Record set:
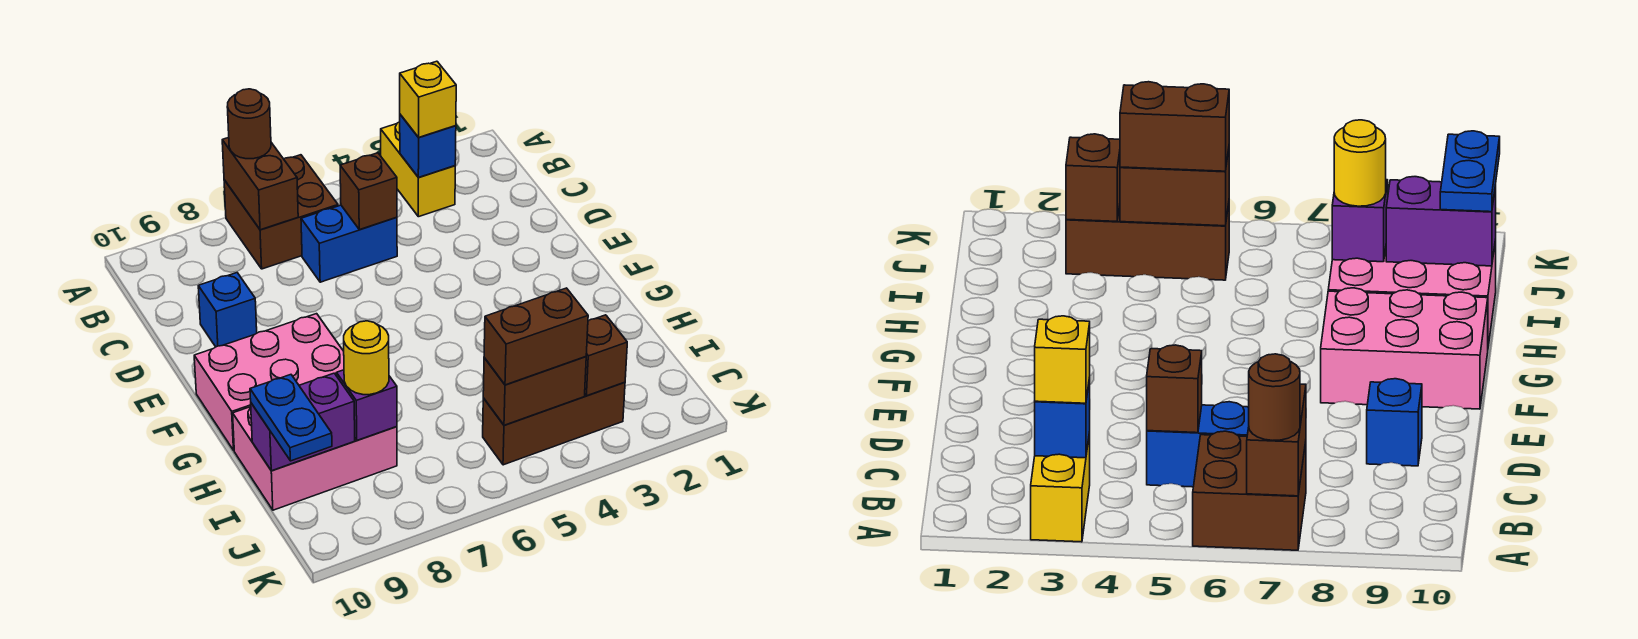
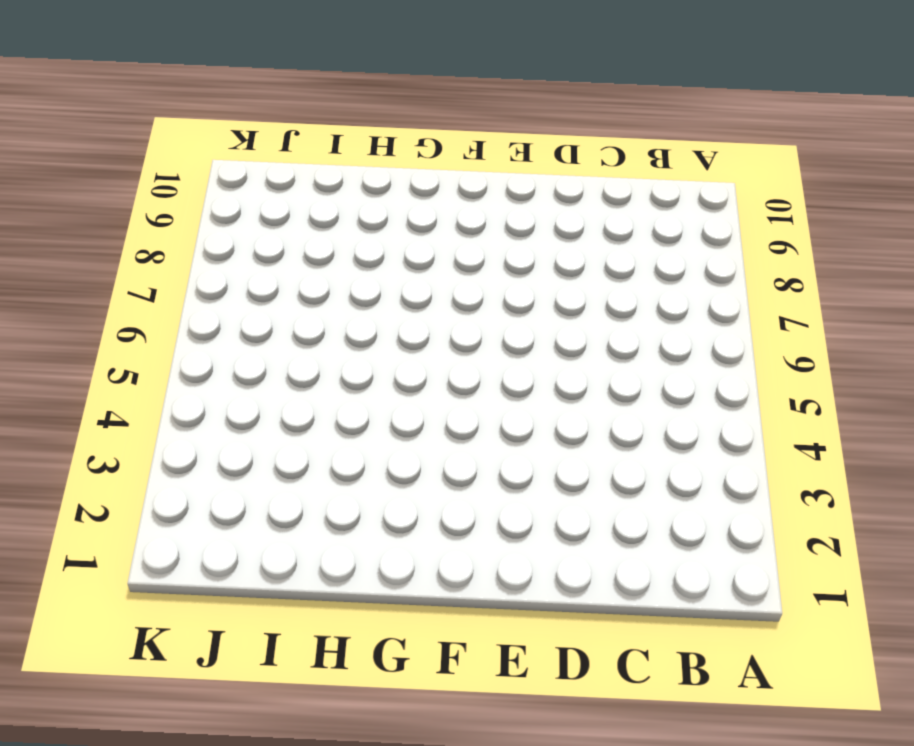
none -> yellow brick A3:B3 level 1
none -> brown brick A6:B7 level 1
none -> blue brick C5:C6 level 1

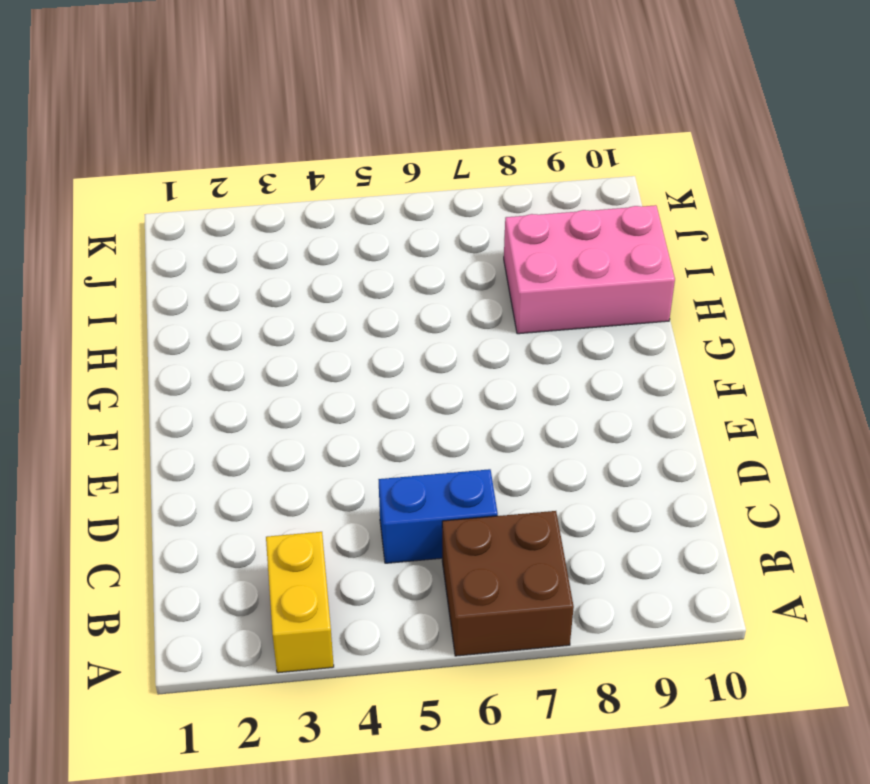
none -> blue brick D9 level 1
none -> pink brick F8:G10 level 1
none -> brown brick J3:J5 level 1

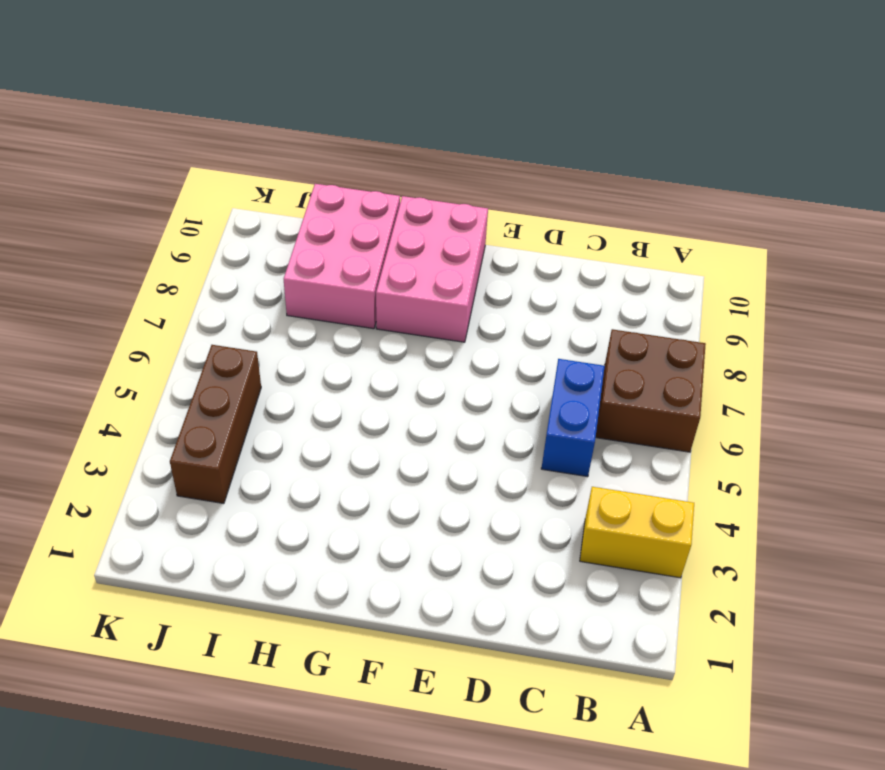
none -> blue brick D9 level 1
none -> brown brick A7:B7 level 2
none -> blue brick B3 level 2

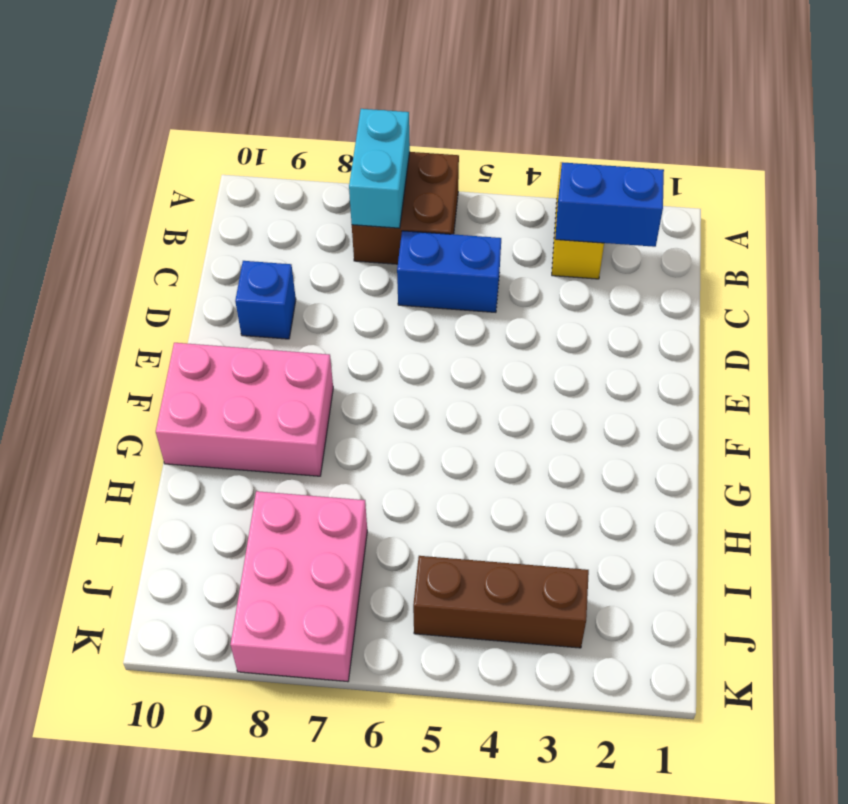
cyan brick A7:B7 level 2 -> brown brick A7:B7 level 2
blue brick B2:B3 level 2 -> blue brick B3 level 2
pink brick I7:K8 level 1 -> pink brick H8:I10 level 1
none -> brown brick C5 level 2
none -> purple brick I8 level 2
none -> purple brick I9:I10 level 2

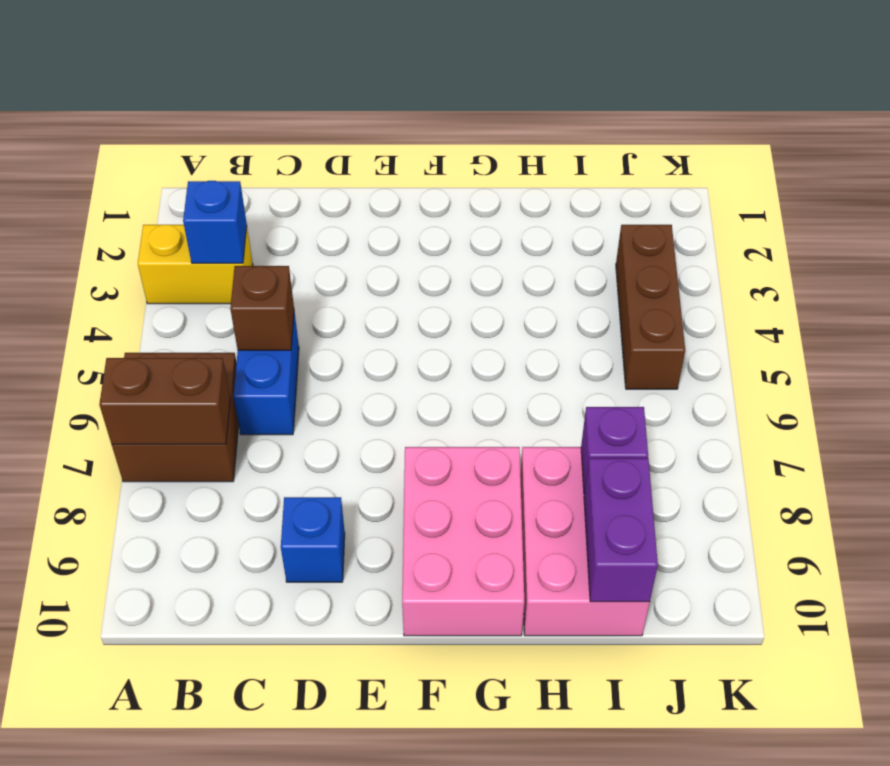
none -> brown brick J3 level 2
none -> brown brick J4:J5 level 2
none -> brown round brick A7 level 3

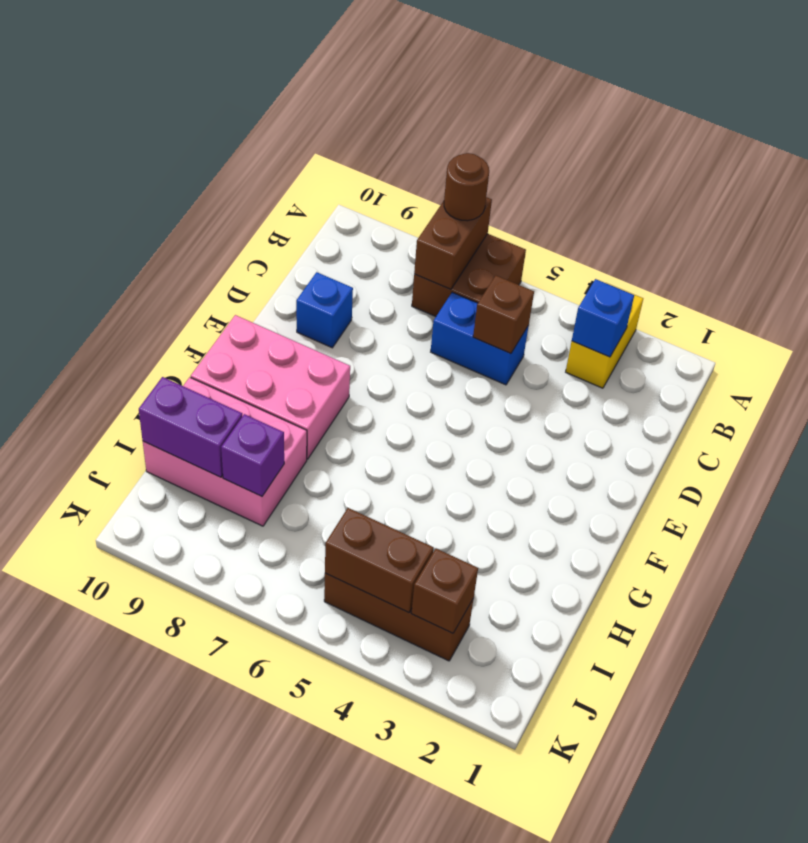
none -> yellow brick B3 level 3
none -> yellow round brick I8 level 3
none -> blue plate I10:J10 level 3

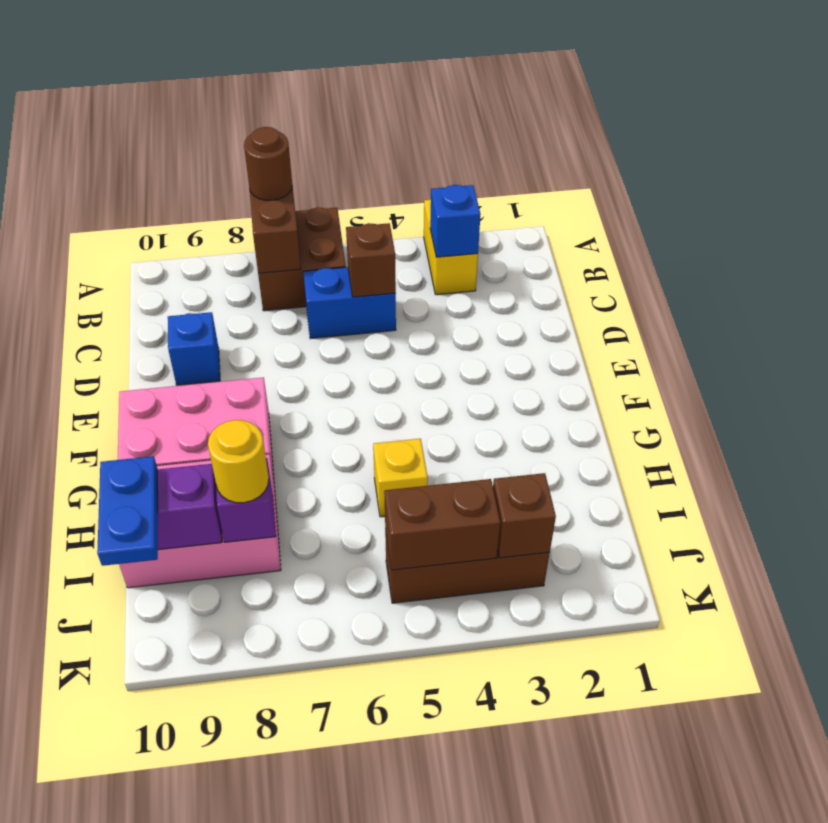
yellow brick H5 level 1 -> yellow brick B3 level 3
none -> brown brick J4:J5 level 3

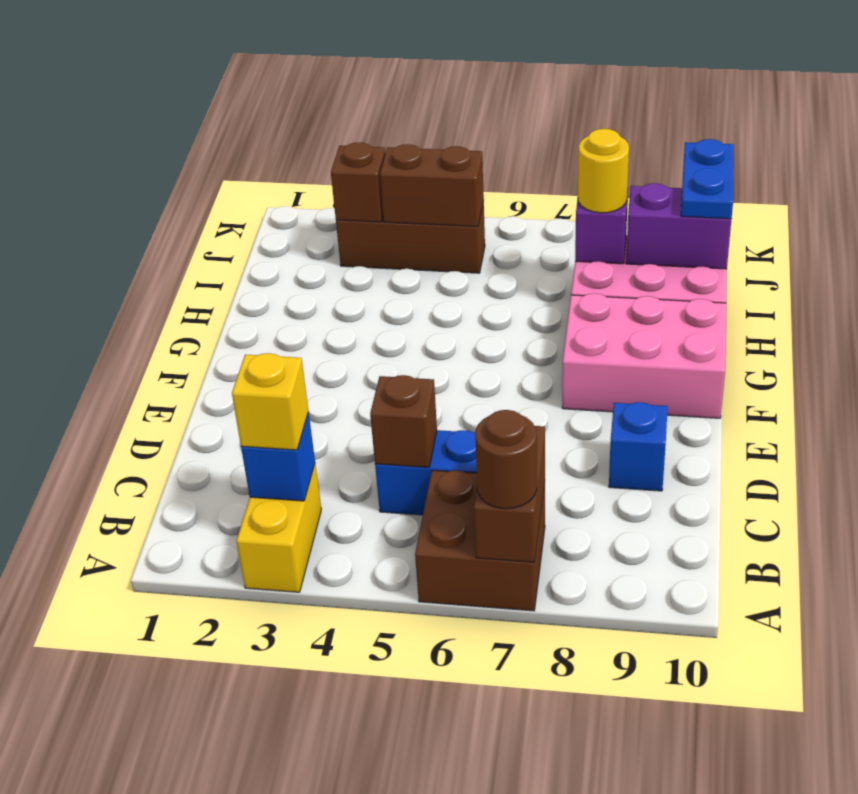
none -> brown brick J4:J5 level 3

==

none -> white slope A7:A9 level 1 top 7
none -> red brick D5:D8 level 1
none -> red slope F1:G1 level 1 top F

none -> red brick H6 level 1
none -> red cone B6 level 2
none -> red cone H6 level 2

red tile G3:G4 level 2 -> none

Exercise prompt: Pick out each line in the material containing "pink".

Written reply:
none -> pink brick F8:G10 level 1
pink brick I7:K8 level 1 -> pink brick H8:I10 level 1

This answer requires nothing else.